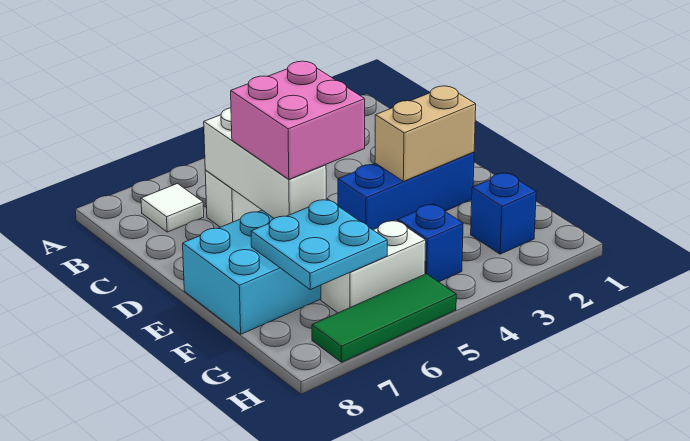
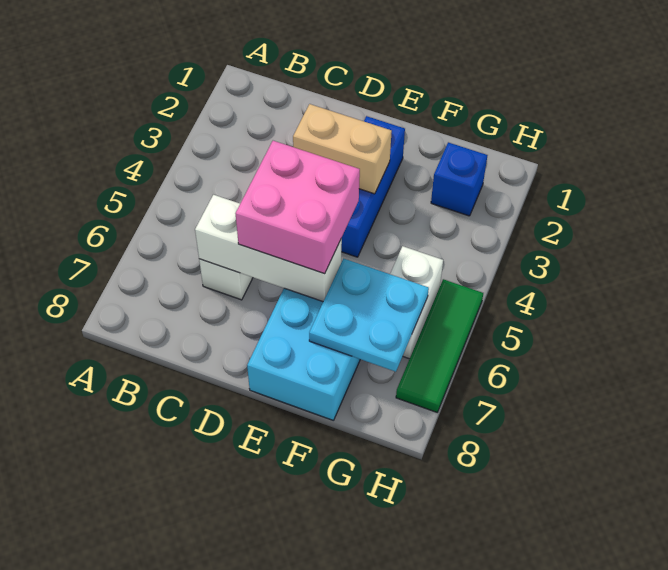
white tile B7 level 1 -> none
tan brick E2:E3 level 2 -> tan brick D3:E3 level 2
blue brick G4 level 1 -> none

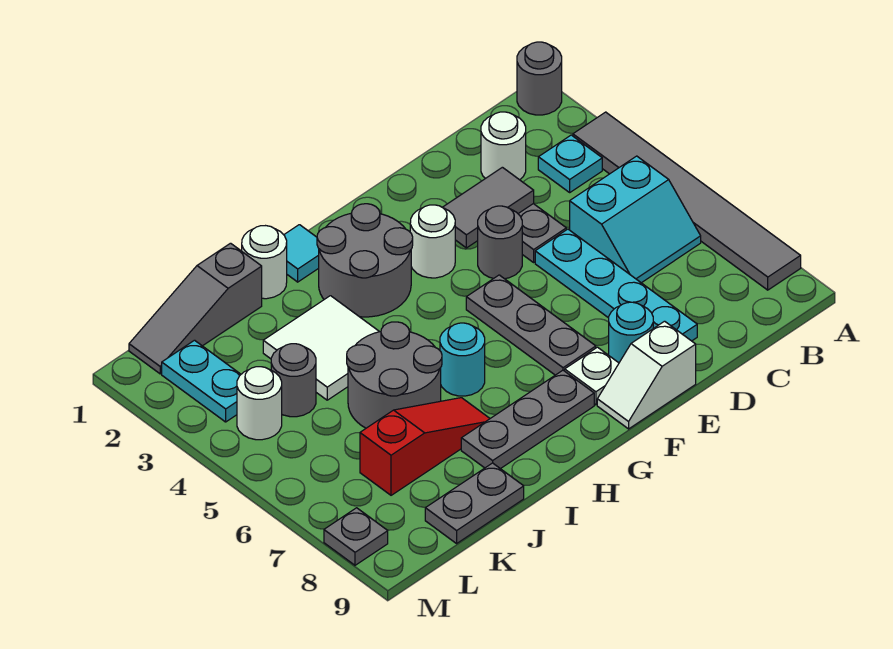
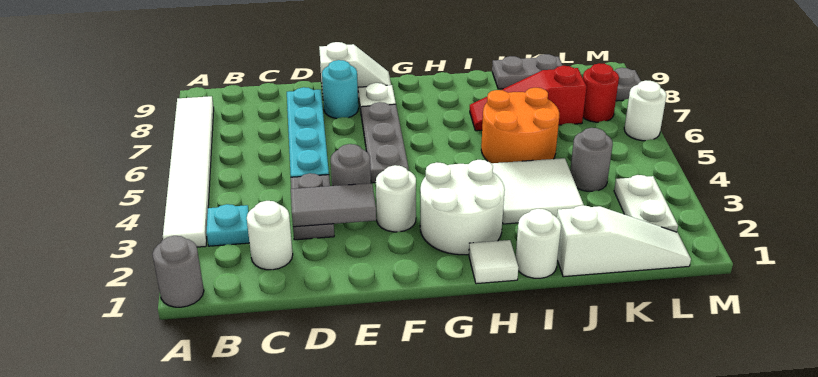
grey tile A3:A8 level 1 -> white tile A3:A8 level 1
cyan slope B5:C6 level 1 top 5 -> none
grey round brick G2:H3 level 1 -> white round brick G2:H3 level 1
grey plate G8:I8 level 1 -> none
cyan tile H1 level 1 -> white tile H1 level 1
cyan round brick H6 level 1 -> none
grey round brick I5:J6 level 1 -> orange round brick I5:J6 level 1
grey slope J1:L1 level 1 top J -> white slope J1:L1 level 1 top J
cyan plate L2:L3 level 1 -> white plate L2:L3 level 1
white round brick L4 level 1 -> white round brick M6 level 1
none -> red round brick L7 level 1

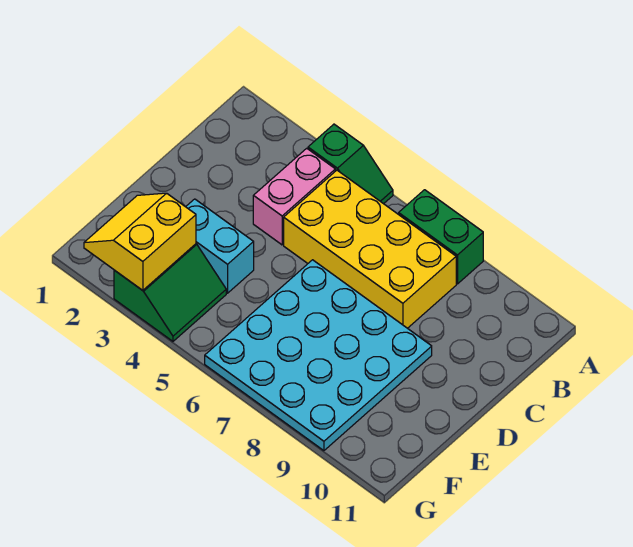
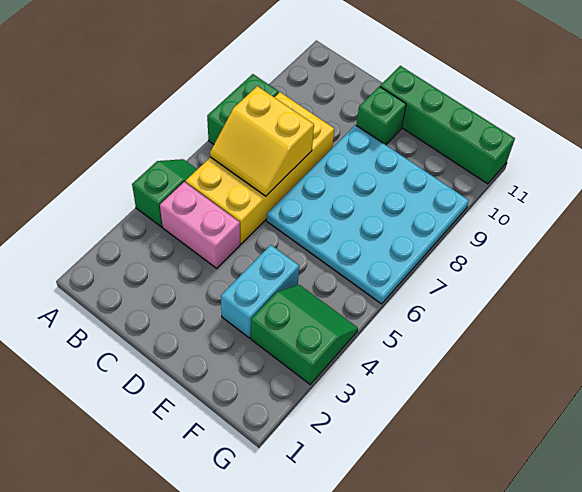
none -> green brick D10 level 1
none -> green brick D11:G11 level 1
yellow slope F2:G3 level 2 top 3 -> yellow slope B6:C7 level 2 top 7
-*-*-
Transcribe exactly the line containing "cyan tile H1 level 1 -> white tile H1 level 1" and every line after it through the end of the listing above; pictures are not part of the copy.

* [RESPONSE BELOW]:
cyan tile H1 level 1 -> white tile H1 level 1
cyan round brick H6 level 1 -> none
grey round brick I5:J6 level 1 -> orange round brick I5:J6 level 1
grey slope J1:L1 level 1 top J -> white slope J1:L1 level 1 top J
cyan plate L2:L3 level 1 -> white plate L2:L3 level 1
white round brick L4 level 1 -> white round brick M6 level 1
none -> red round brick L7 level 1

none -> green brick D10 level 1
none -> green brick D11:G11 level 1
yellow slope F2:G3 level 2 top 3 -> yellow slope B6:C7 level 2 top 7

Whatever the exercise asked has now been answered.